──────── Data under study

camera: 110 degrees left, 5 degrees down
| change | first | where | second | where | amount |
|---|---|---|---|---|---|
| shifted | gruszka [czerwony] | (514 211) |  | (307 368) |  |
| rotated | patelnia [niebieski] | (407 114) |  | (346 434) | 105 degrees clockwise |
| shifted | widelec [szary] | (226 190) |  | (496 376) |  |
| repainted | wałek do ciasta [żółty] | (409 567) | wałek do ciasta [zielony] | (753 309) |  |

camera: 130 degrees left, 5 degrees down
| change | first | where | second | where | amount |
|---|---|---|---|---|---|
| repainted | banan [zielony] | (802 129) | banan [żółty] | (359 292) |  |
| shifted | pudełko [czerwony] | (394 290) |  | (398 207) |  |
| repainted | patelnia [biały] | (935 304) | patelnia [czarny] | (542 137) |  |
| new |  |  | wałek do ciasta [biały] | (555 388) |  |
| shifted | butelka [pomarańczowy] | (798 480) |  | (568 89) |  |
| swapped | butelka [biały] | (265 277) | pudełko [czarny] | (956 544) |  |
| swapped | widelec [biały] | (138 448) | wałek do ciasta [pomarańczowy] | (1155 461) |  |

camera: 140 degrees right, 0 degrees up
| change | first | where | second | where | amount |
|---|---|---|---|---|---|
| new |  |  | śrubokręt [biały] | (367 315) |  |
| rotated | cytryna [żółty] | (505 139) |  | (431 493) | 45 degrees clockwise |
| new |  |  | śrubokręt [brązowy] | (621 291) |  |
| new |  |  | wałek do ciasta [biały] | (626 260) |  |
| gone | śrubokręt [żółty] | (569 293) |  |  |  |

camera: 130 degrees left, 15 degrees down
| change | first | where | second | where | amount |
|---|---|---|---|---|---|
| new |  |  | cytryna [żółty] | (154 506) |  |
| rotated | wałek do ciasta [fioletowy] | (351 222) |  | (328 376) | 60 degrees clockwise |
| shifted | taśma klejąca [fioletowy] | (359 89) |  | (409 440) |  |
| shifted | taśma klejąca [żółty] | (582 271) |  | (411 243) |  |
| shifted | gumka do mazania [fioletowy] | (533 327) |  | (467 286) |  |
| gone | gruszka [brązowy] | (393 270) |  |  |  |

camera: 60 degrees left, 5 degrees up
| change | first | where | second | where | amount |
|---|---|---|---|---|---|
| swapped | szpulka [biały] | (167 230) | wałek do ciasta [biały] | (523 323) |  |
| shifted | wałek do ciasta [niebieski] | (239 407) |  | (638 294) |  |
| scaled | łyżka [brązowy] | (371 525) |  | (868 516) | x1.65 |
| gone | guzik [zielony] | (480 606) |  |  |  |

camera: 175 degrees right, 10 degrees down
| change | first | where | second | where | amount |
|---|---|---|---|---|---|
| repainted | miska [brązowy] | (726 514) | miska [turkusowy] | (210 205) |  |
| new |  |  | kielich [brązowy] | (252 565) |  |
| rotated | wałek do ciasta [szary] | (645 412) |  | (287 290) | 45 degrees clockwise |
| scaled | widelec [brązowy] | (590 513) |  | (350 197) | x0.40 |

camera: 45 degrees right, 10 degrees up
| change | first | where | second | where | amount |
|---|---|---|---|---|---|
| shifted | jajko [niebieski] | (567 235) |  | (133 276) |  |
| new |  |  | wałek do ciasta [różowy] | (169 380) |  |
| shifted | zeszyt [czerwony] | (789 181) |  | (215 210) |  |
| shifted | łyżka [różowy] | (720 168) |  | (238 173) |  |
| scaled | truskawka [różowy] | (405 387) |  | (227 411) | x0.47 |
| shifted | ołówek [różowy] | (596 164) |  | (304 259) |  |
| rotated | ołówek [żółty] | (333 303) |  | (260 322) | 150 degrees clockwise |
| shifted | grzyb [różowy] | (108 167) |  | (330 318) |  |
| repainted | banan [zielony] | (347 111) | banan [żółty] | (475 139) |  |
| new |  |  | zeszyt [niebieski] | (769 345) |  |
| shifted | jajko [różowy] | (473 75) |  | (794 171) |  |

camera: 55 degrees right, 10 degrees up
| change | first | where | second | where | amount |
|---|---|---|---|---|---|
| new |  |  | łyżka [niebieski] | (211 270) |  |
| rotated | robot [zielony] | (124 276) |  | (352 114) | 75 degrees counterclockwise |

────────────────

Transcribe the entries above word for word, from the first line through the line containing "shifted | widelec", and nothing else.

camera: 110 degrees left, 5 degrees down
| change | first | where | second | where | amount |
|---|---|---|---|---|---|
| shifted | gruszka [czerwony] | (514 211) |  | (307 368) |  |
| rotated | patelnia [niebieski] | (407 114) |  | (346 434) | 105 degrees clockwise |
| shifted | widelec [szary] | (226 190) |  | (496 376) |  |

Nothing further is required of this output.